[Requirement]
Count the lines in the records below that contain the word "none", and reply with only that number.

[Data records]
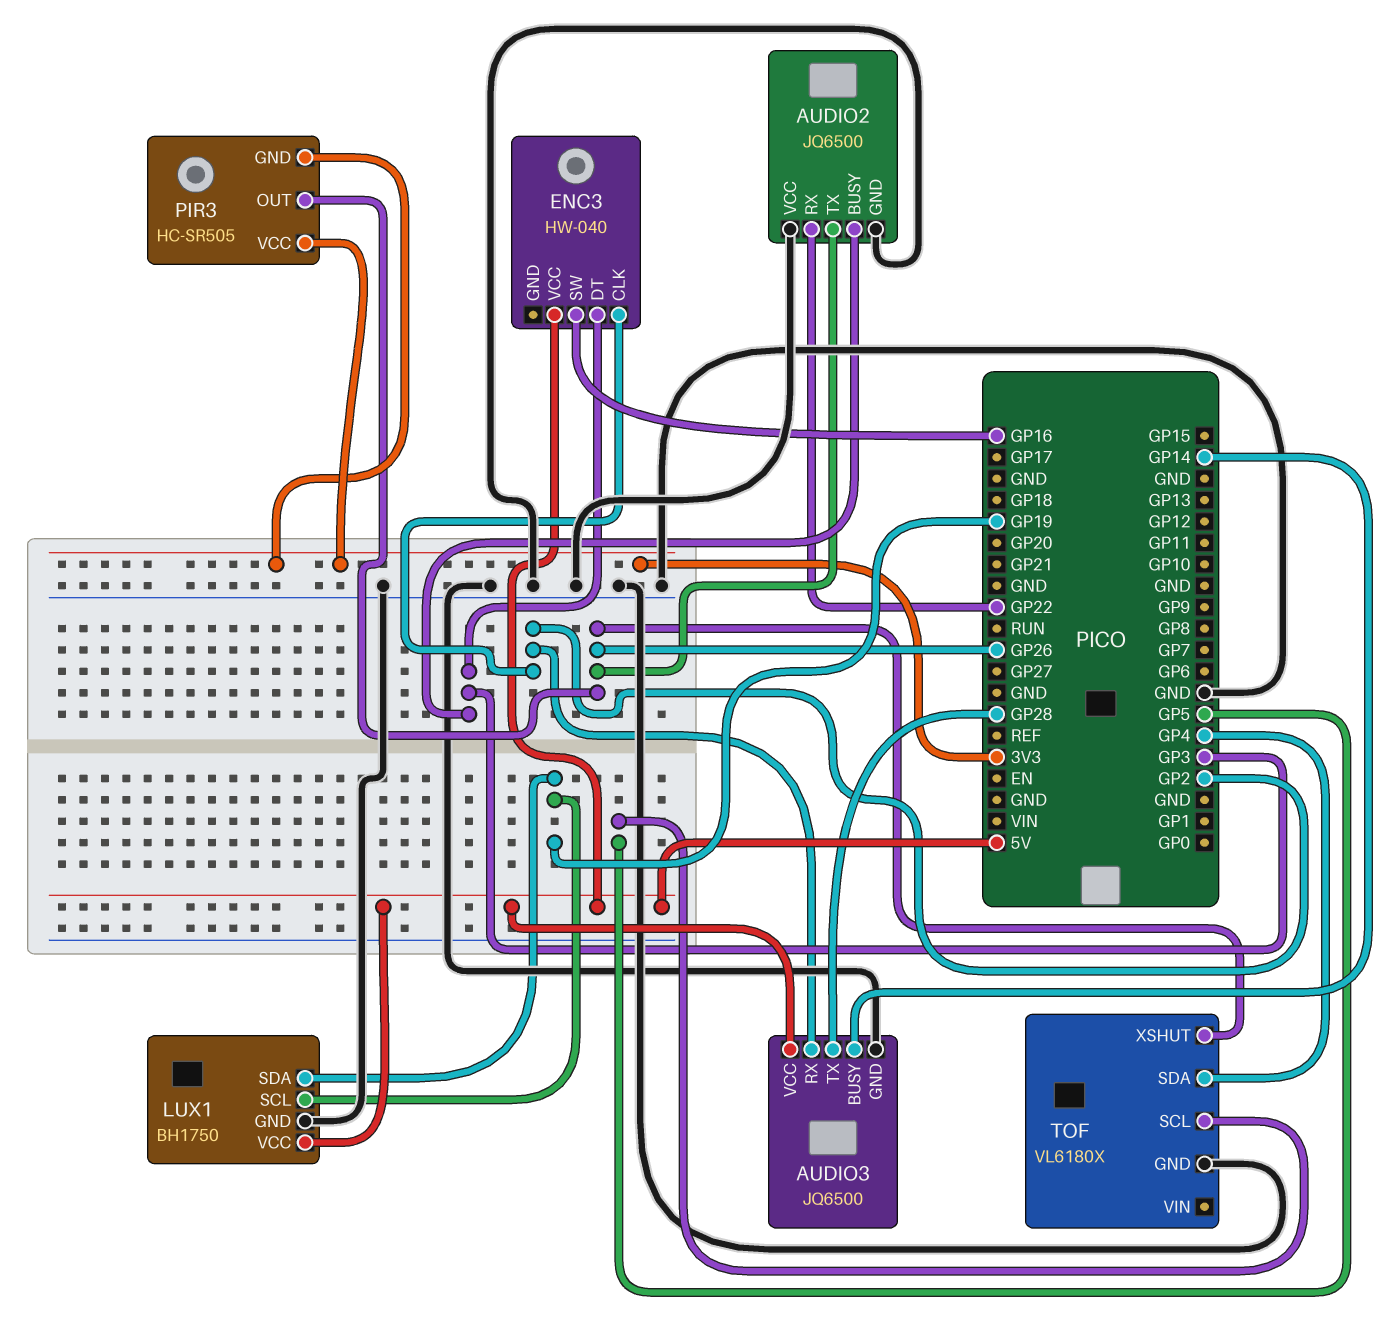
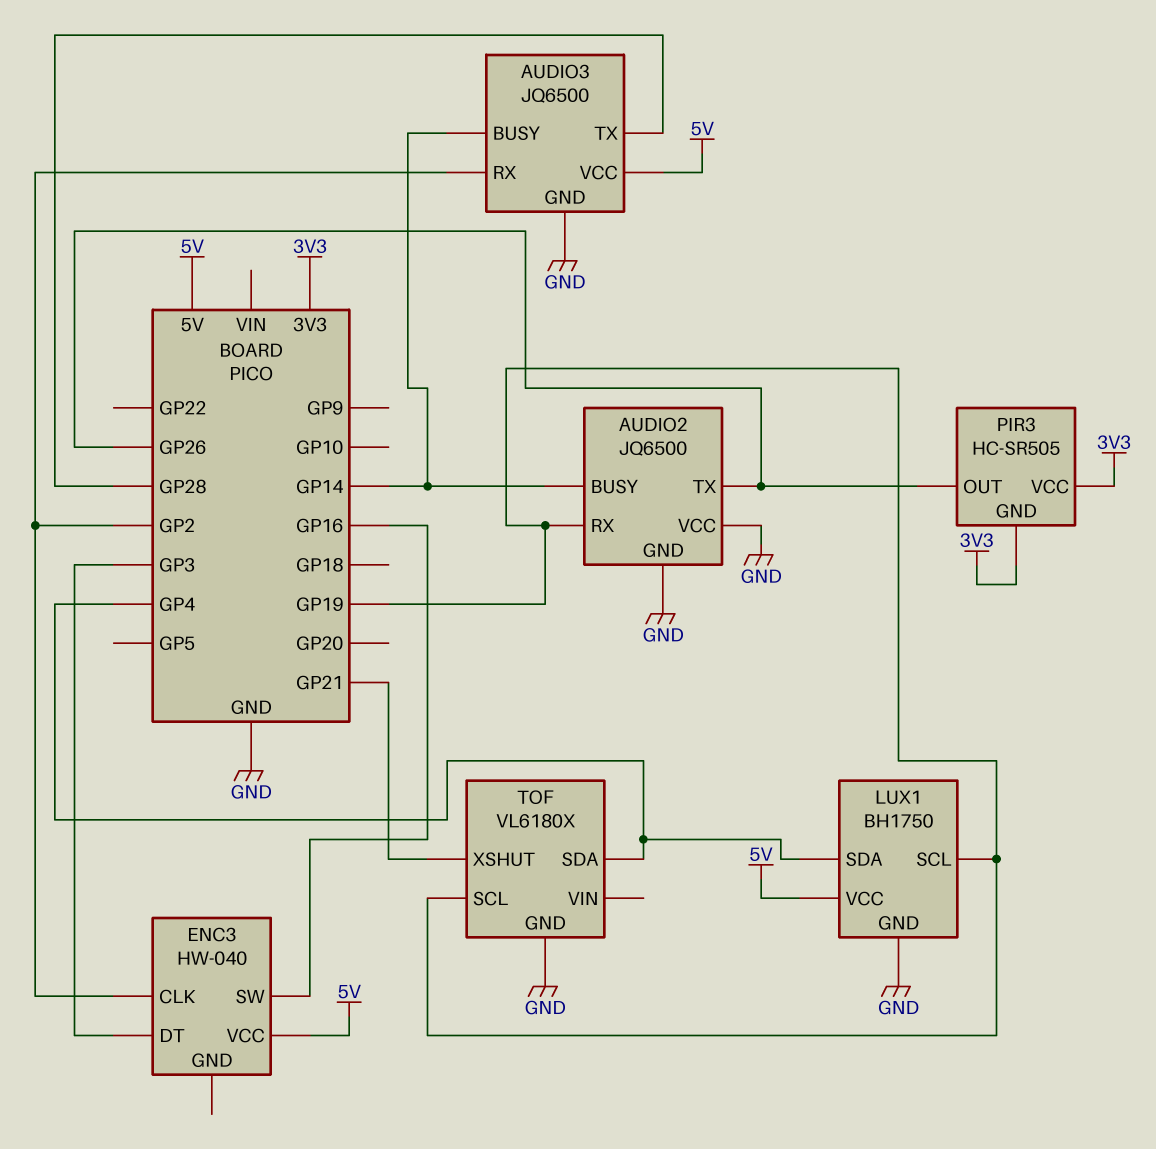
AUDIO2 pin BUSY: GP3 -> GP14
AUDIO2 pin RX: GP22 -> GP19
LUX1 pin SDA: GP19 -> GP4
TOF pin SCL: GP5 -> GP19
TOF pin XSHUT: GP26 -> GP21

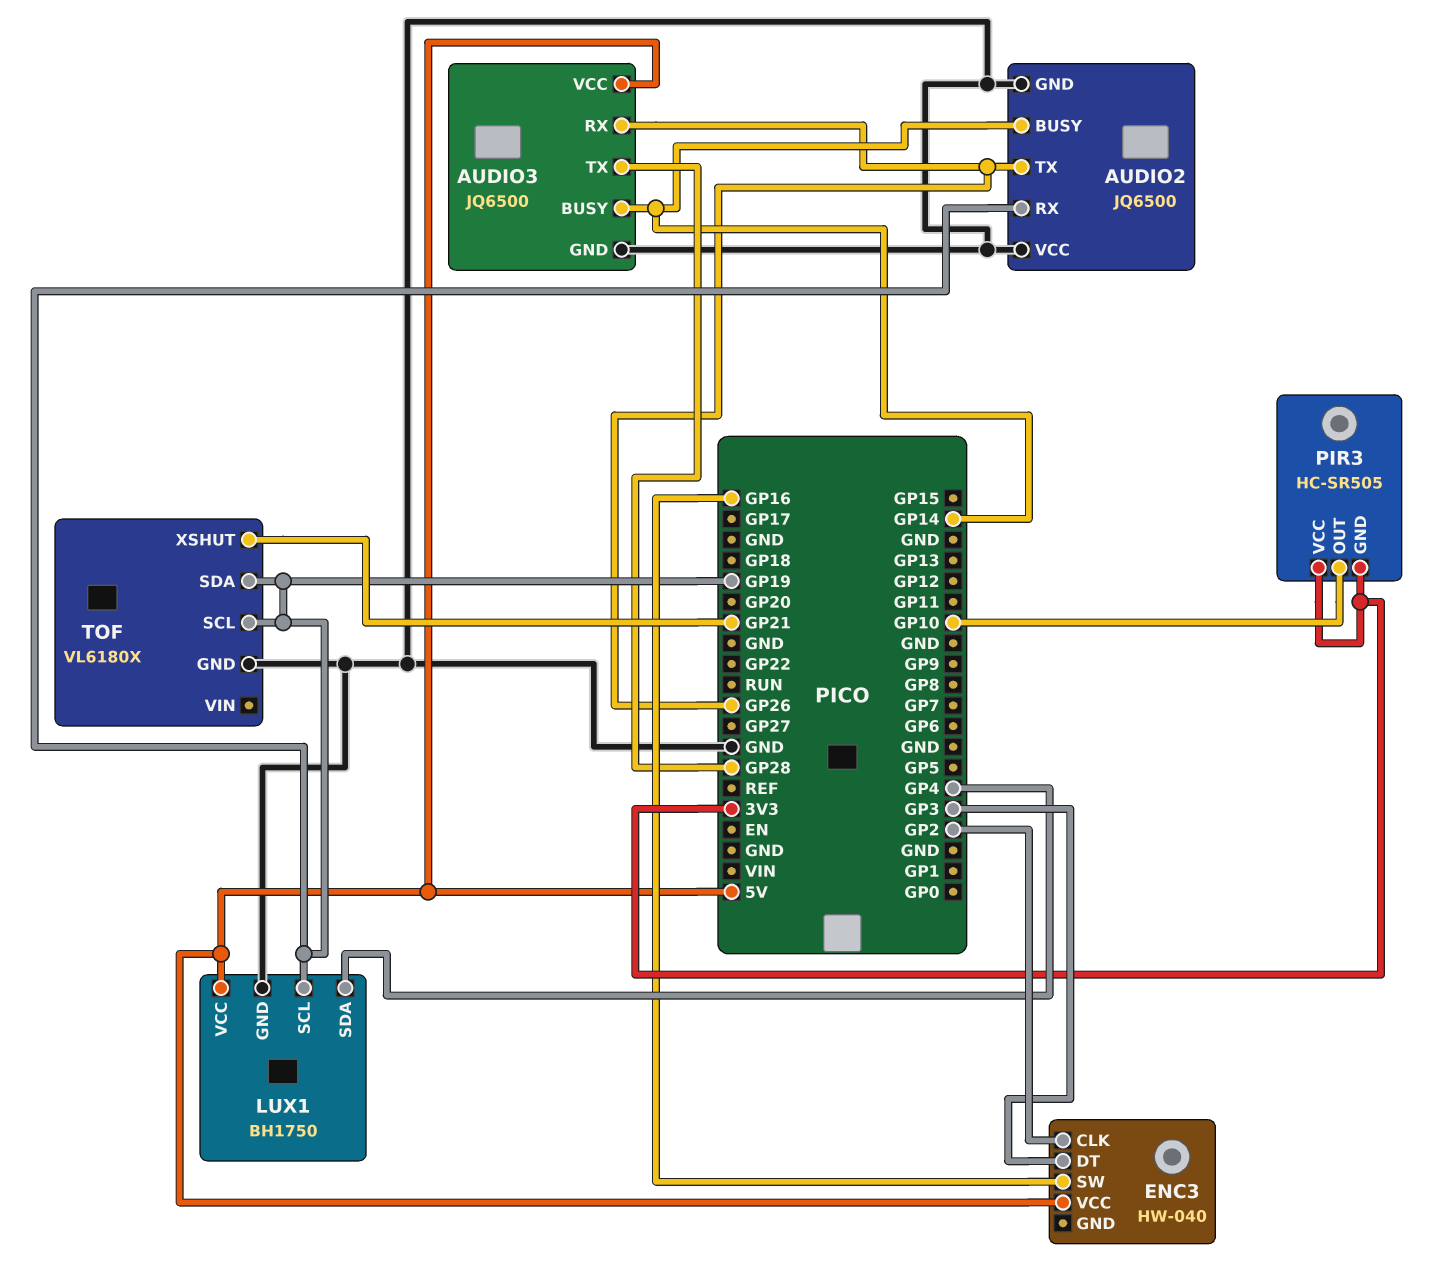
AUDIO3 pin RX: GP2 -> GP26
PIR3 pin OUT: GP26 -> GP10
TOF pin SDA: GP4 -> GP19

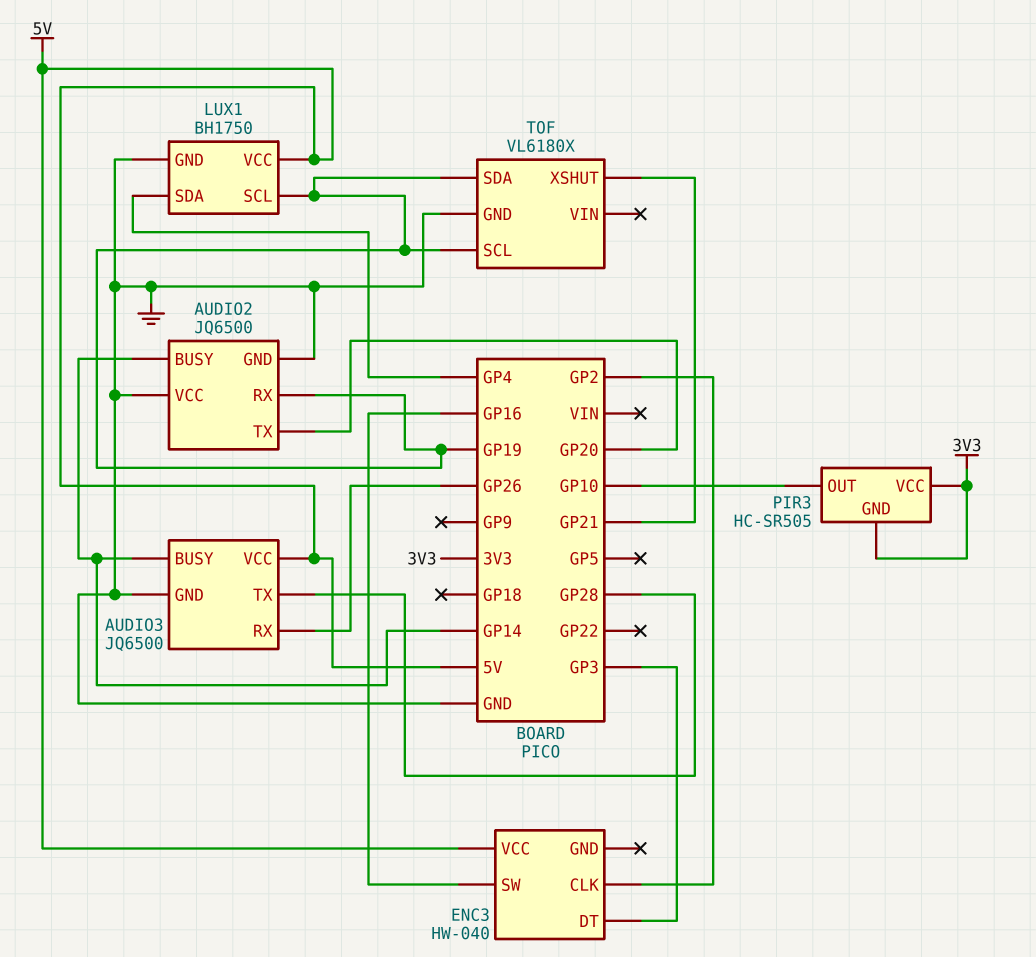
AUDIO2 pin TX: GP26 -> GP20

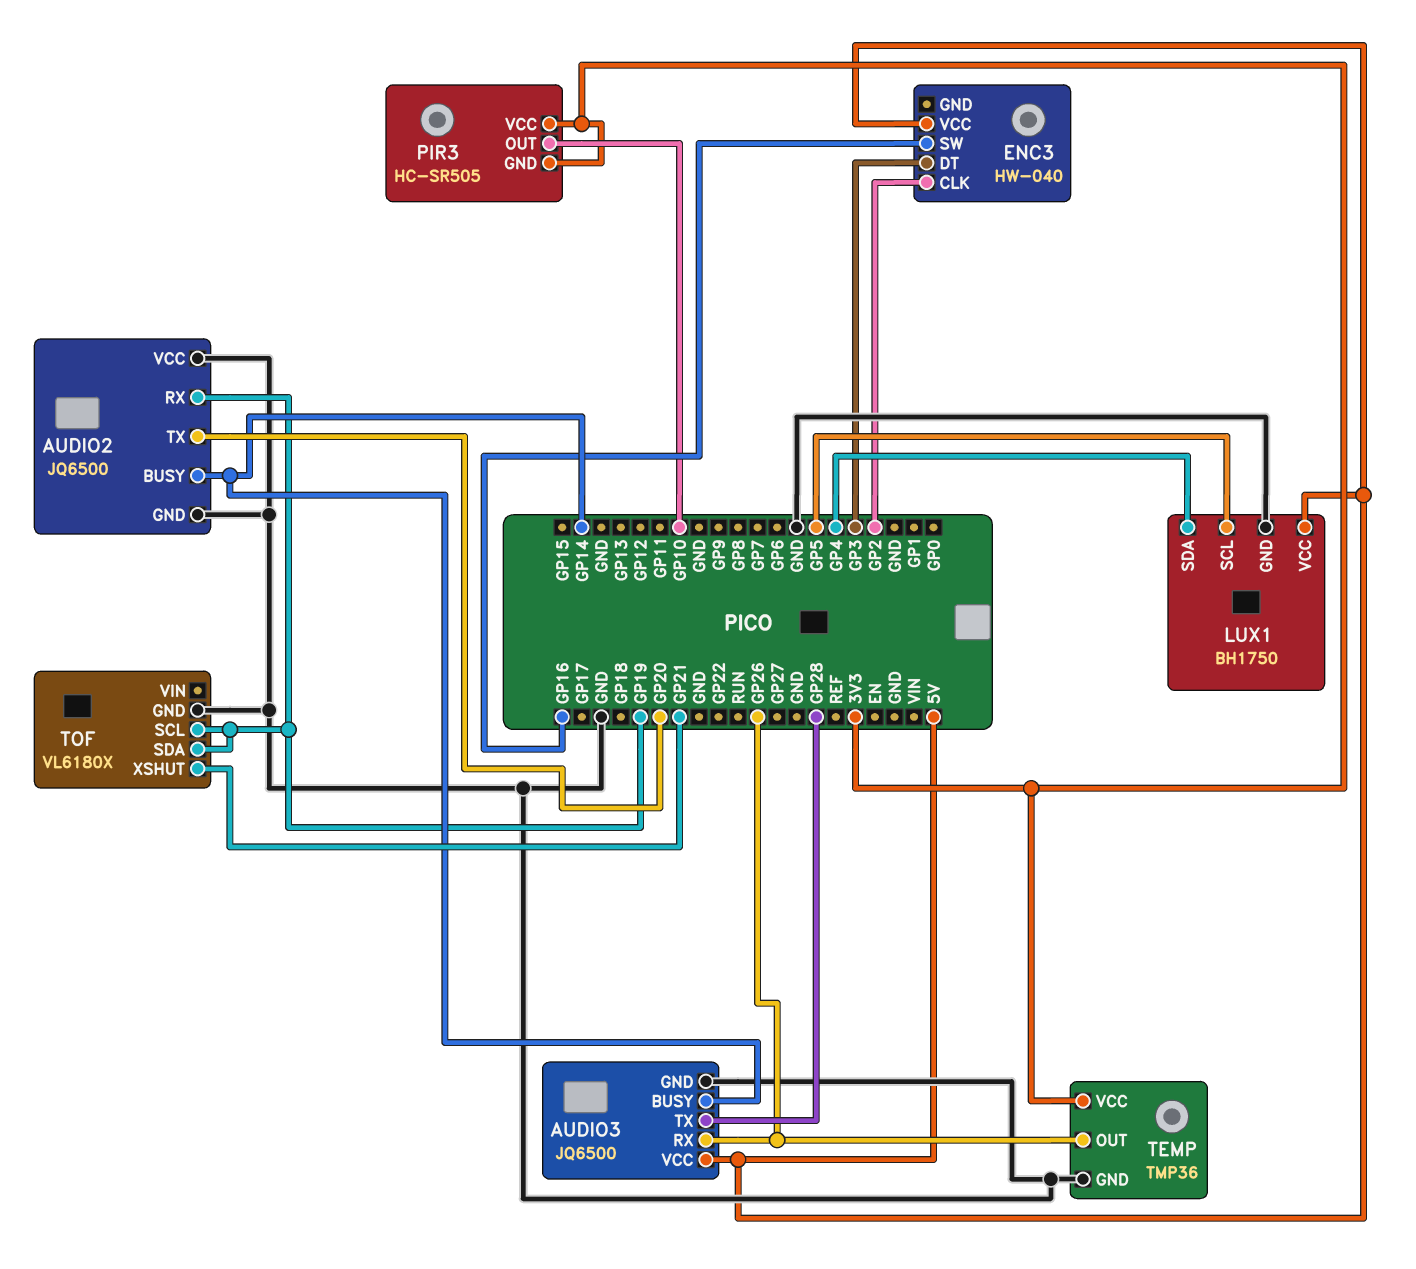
LUX1 pin SCL: GP19 -> GP5
TEMP: none -> TMP36
TEMP pin GND: none -> GND
TEMP pin OUT: none -> GP26
TEMP pin VCC: none -> 3V3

[Response area]
4